Stored entries:
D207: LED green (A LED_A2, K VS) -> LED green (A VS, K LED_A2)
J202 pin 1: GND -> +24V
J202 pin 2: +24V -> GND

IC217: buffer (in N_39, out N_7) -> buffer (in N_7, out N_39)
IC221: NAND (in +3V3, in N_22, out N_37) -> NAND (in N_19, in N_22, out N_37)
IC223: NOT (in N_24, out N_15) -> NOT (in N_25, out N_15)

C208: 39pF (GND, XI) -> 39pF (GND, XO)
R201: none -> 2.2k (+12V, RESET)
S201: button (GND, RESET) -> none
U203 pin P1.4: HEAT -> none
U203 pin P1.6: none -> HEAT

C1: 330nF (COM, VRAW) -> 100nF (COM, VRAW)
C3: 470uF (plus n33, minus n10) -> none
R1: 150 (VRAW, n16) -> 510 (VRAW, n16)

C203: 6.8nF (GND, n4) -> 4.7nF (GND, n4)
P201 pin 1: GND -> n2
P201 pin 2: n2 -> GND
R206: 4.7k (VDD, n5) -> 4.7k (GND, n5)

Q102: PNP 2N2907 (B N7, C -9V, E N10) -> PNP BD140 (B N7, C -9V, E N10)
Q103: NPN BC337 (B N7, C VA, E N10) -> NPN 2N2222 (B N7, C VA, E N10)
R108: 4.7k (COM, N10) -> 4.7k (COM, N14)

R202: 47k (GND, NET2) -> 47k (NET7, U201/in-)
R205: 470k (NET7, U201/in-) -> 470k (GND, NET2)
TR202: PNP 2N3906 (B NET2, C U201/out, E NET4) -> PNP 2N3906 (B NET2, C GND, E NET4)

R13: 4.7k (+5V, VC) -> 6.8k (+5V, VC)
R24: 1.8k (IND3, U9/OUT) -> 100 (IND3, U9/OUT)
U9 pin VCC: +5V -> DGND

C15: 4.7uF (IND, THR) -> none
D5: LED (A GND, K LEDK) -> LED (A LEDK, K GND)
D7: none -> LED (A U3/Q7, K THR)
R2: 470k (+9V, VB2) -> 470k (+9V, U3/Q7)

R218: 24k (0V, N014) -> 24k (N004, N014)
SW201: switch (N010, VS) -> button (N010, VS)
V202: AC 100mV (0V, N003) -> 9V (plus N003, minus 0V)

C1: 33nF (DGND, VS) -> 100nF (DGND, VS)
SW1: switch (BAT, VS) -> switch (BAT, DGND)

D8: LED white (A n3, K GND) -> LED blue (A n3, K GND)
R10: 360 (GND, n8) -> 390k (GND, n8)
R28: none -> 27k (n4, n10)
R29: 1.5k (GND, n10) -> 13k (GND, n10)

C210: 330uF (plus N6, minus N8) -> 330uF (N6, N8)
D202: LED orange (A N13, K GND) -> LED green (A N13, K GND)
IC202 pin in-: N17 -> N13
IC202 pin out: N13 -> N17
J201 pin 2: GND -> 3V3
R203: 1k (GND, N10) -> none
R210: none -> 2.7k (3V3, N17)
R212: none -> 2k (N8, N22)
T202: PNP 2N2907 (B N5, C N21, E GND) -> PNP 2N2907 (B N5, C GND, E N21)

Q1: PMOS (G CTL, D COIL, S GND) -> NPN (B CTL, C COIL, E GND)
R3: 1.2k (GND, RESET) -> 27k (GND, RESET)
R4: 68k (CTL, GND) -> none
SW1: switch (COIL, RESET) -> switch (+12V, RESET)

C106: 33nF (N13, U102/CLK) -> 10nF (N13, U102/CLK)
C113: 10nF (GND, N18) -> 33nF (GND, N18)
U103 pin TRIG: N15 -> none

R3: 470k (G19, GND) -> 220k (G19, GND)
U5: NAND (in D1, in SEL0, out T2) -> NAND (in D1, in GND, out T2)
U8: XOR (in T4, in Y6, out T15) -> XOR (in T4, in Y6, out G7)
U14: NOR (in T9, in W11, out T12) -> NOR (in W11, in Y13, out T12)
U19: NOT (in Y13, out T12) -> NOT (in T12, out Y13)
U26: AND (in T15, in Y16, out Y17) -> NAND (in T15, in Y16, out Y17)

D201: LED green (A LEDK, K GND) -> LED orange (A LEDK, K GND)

### Assignment
Examine the records and pull out every line where the string "plus" occurs.

### Task answer
C3: 470uF (plus n33, minus n10) -> none
V202: AC 100mV (0V, N003) -> 9V (plus N003, minus 0V)
C210: 330uF (plus N6, minus N8) -> 330uF (N6, N8)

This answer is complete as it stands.